Work order: Extract word for word the lines of the listing from its start to the line holding "red brick E2 level 1 -> none", both ends kept; pictures are not part of the copy.

Input records:
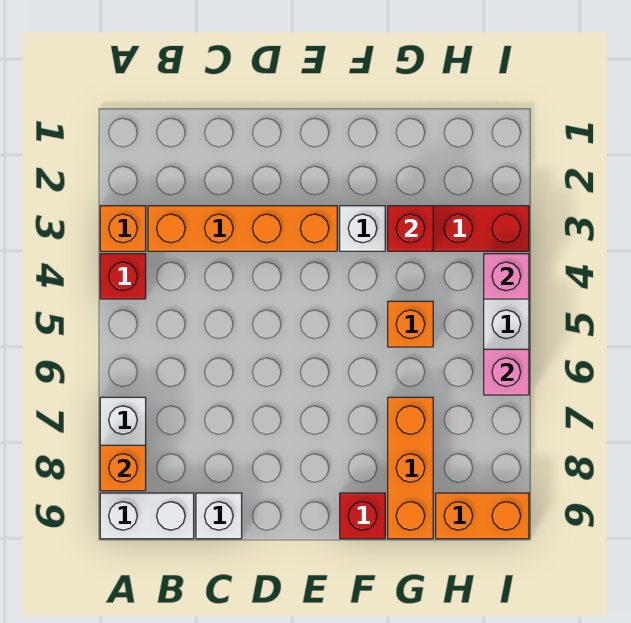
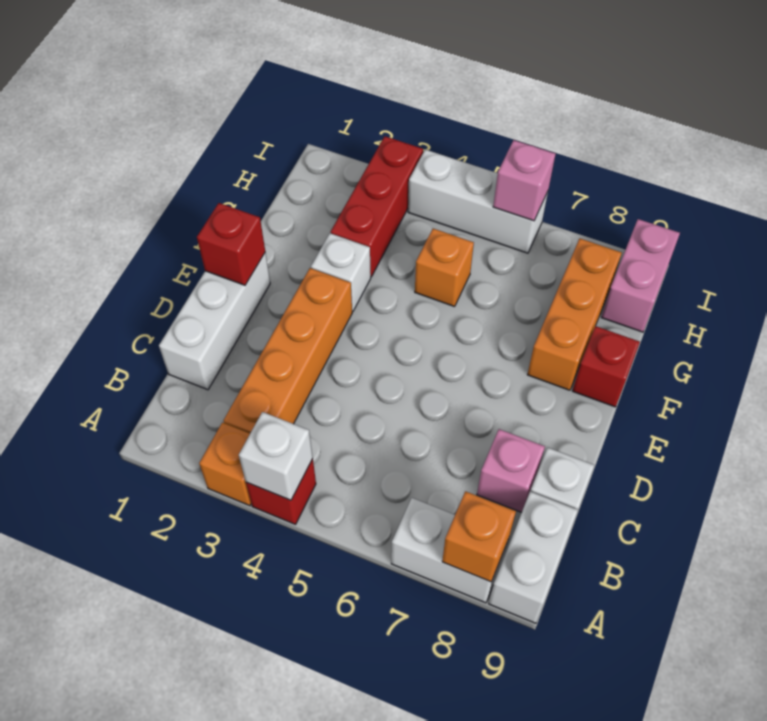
none -> white brick A4 level 2
none -> white brick C1:E1 level 1
red brick G3 level 2 -> red brick E1 level 2
orange brick G7:G9 level 1 -> orange brick F8:H8 level 1
orange brick H9:I9 level 1 -> pink brick H9:I9 level 1
pink brick I4 level 2 -> pink brick C8 level 1

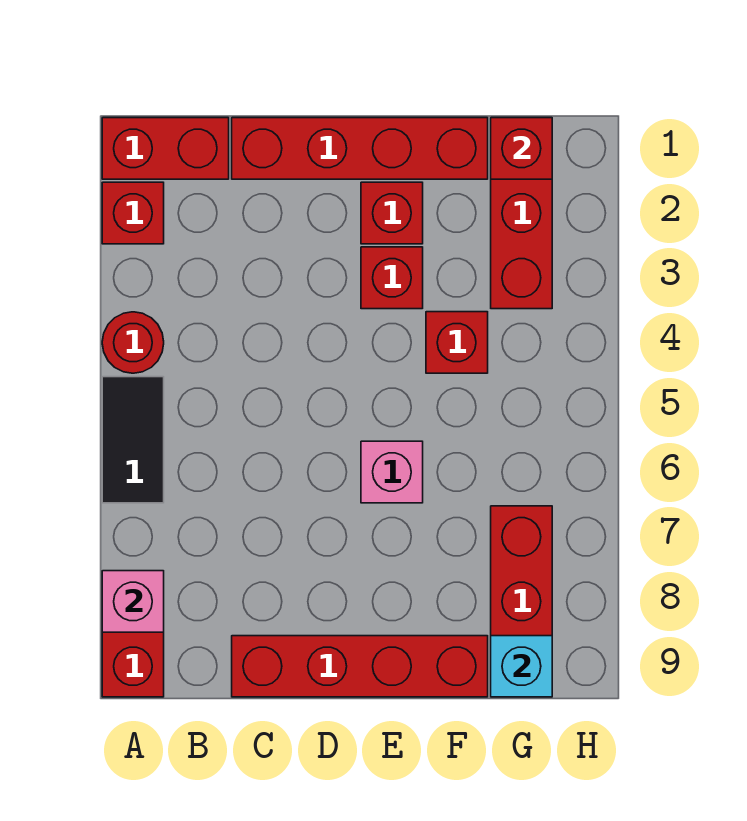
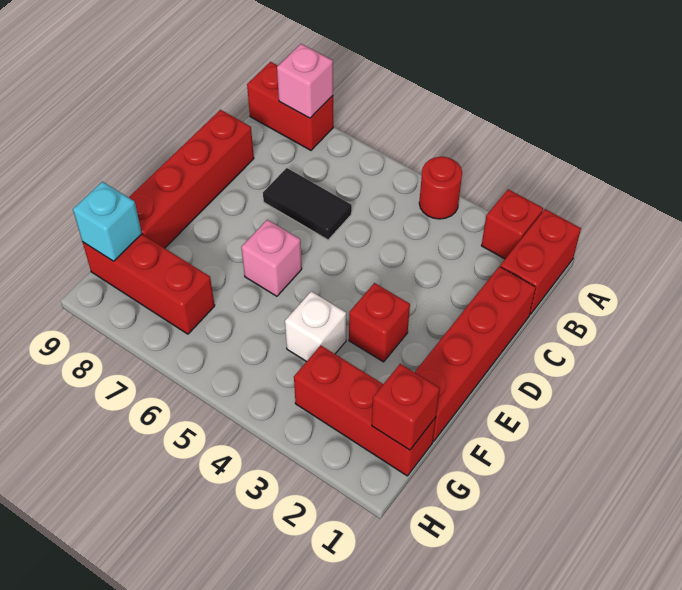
black tile A5:A6 level 1 -> black tile C6:C7 level 1
red brick E2 level 1 -> none
red brick F4 level 1 -> white brick F4 level 1

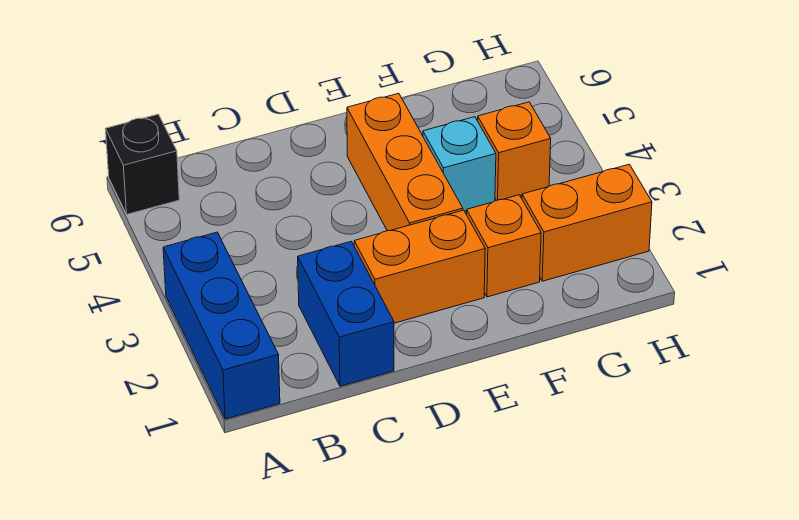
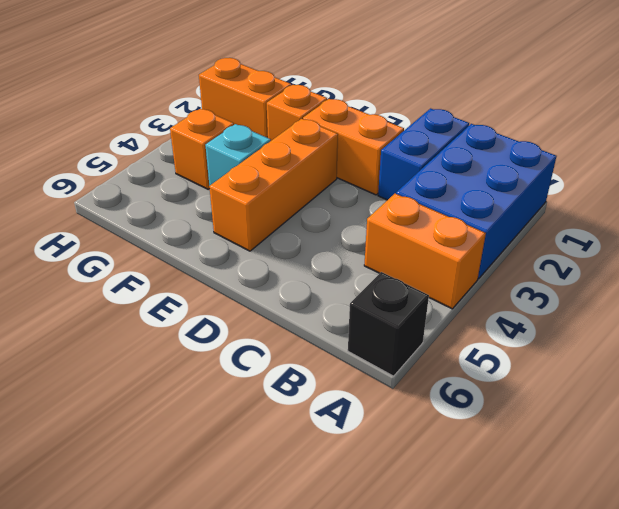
blue brick A1:A3 level 1 -> blue brick A1:B3 level 1
none -> orange brick A4:B4 level 1

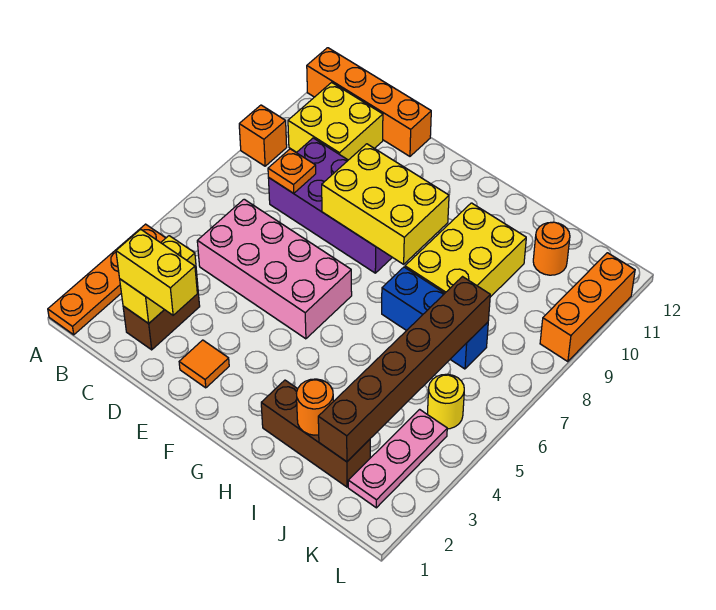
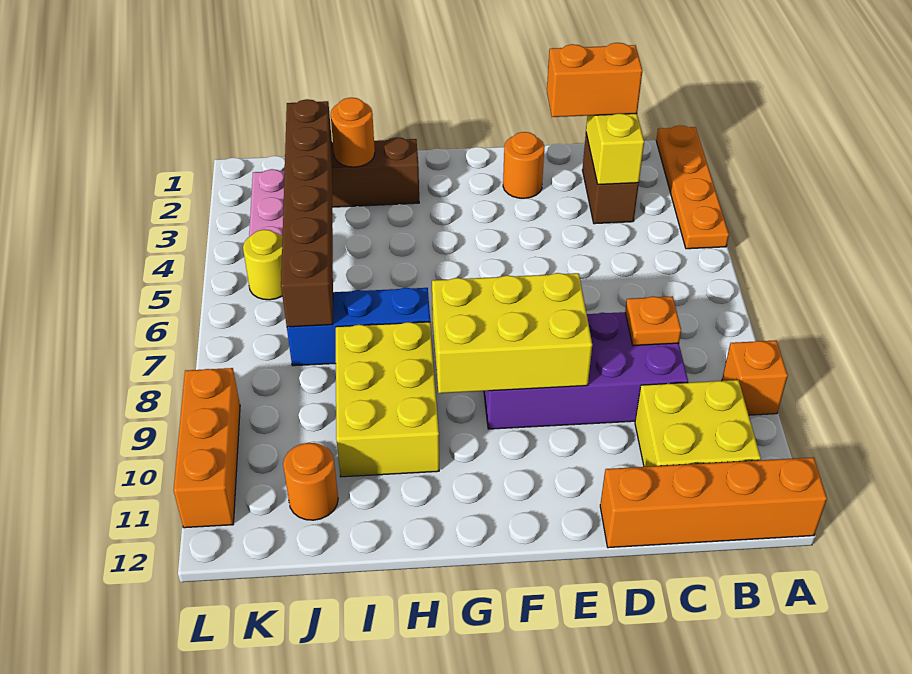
yellow brick C2:D2 level 3 -> orange brick C2:D2 level 3
pink brick C5:F6 level 1 -> none
orange tile E2 level 1 -> orange round brick E2 level 1

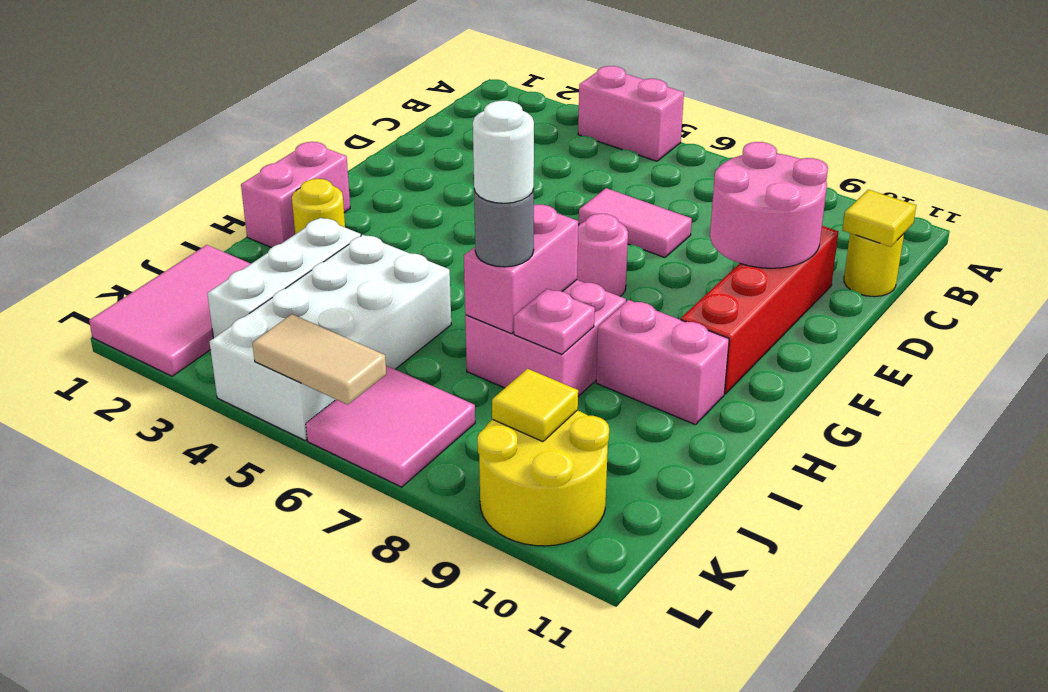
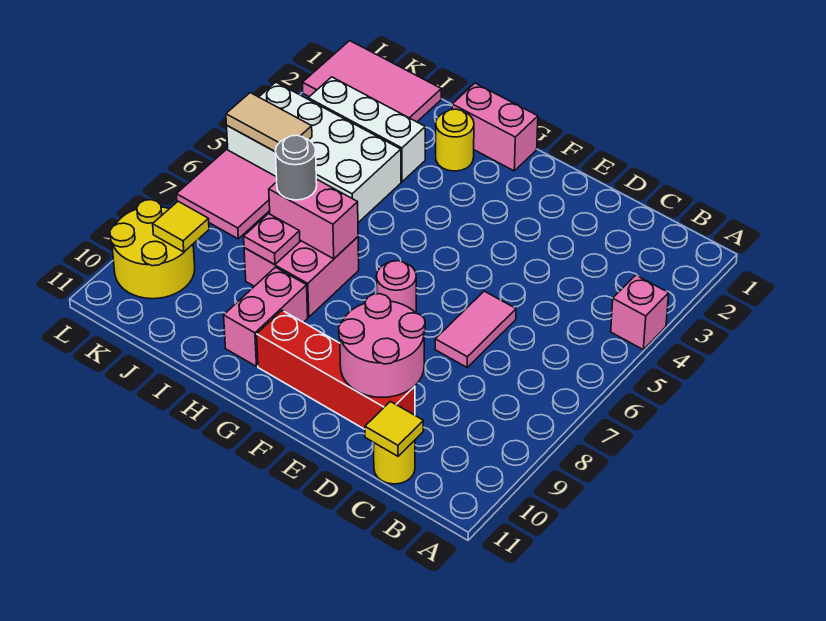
pink brick A4:A5 level 1 -> pink brick A4 level 1
white round brick I7 level 4 -> none
tan tile L5:L6 level 2 -> tan tile K5:L5 level 2

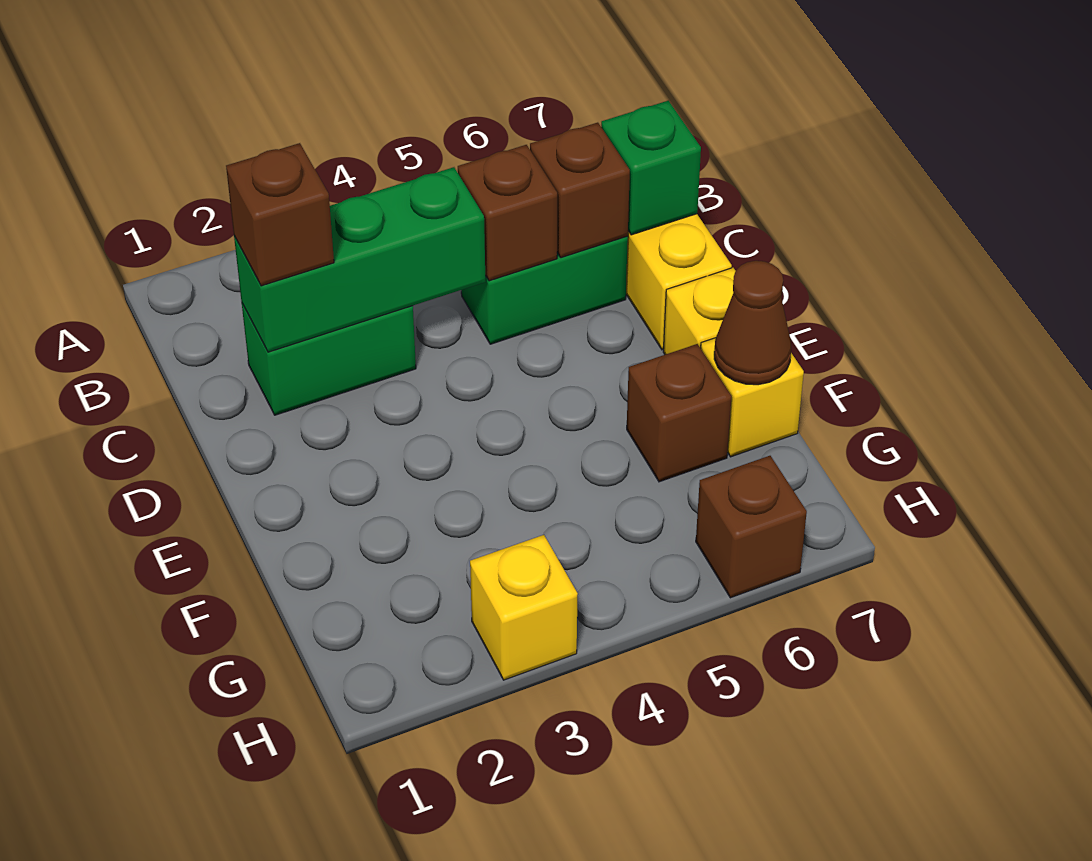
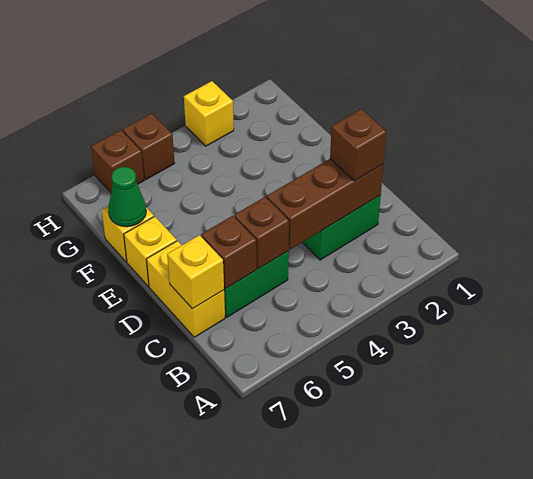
green brick C2:C4 level 2 -> brown brick C2:C4 level 2
green brick C7 level 2 -> yellow brick C7 level 2
brown brick F6 level 1 -> brown brick H5 level 1
brown cone F7 level 2 -> green cone F7 level 2

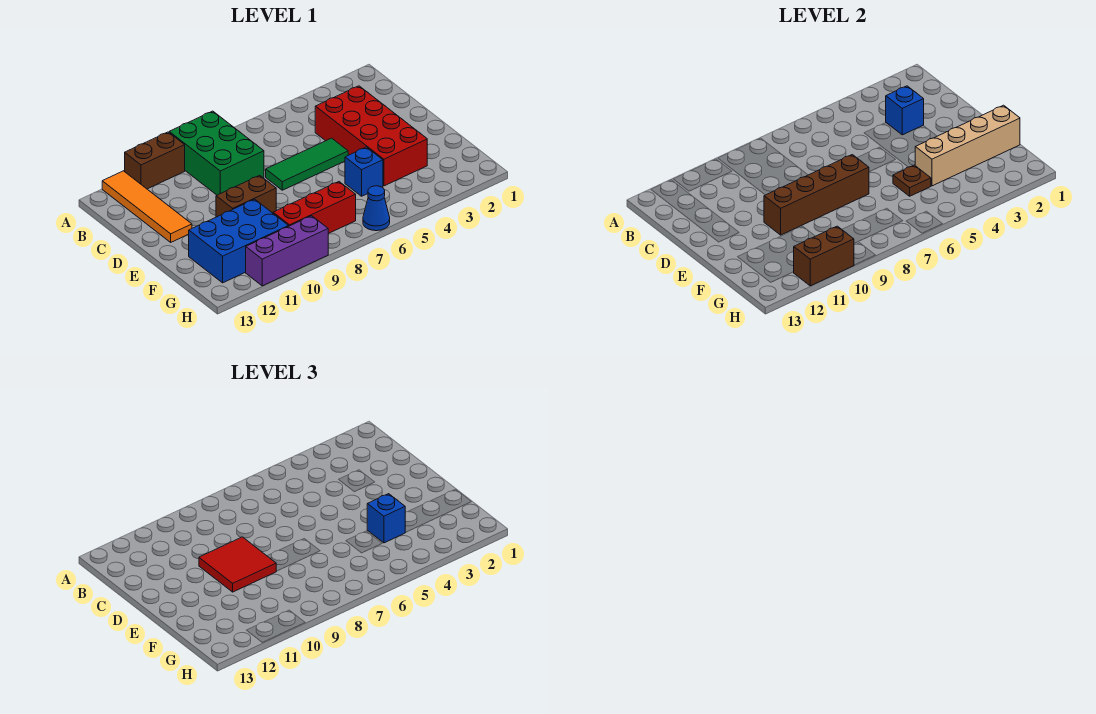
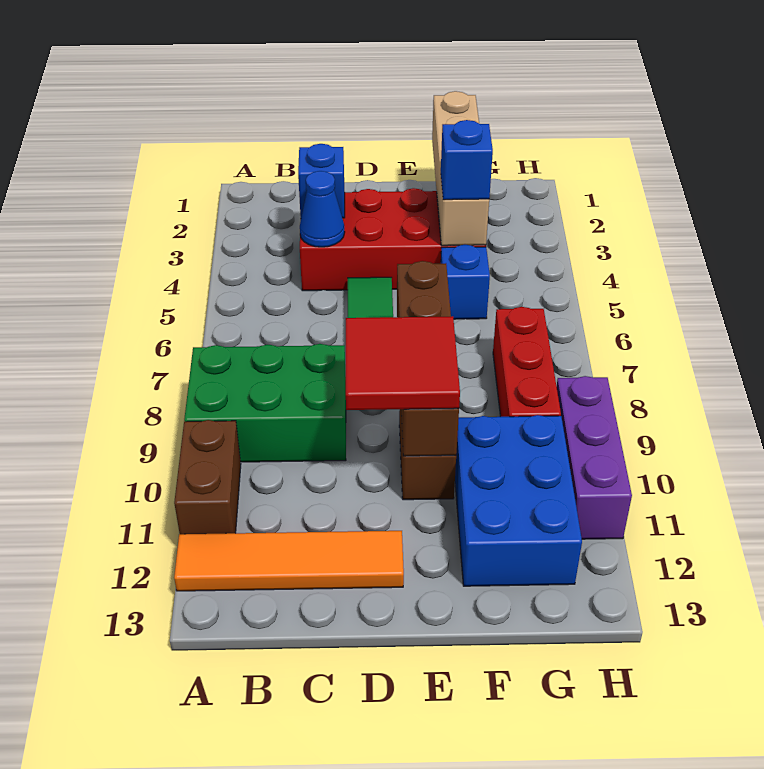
brown plate F5 level 2 -> none
blue cone H6 level 1 -> blue cone C4 level 2
brown brick H10:H11 level 2 -> none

Task output:
none -> white brick A4 level 2
none -> white brick C1:E1 level 1
red brick G3 level 2 -> red brick E1 level 2
orange brick G7:G9 level 1 -> orange brick F8:H8 level 1
orange brick H9:I9 level 1 -> pink brick H9:I9 level 1
pink brick I4 level 2 -> pink brick C8 level 1

black tile A5:A6 level 1 -> black tile C6:C7 level 1
red brick E2 level 1 -> none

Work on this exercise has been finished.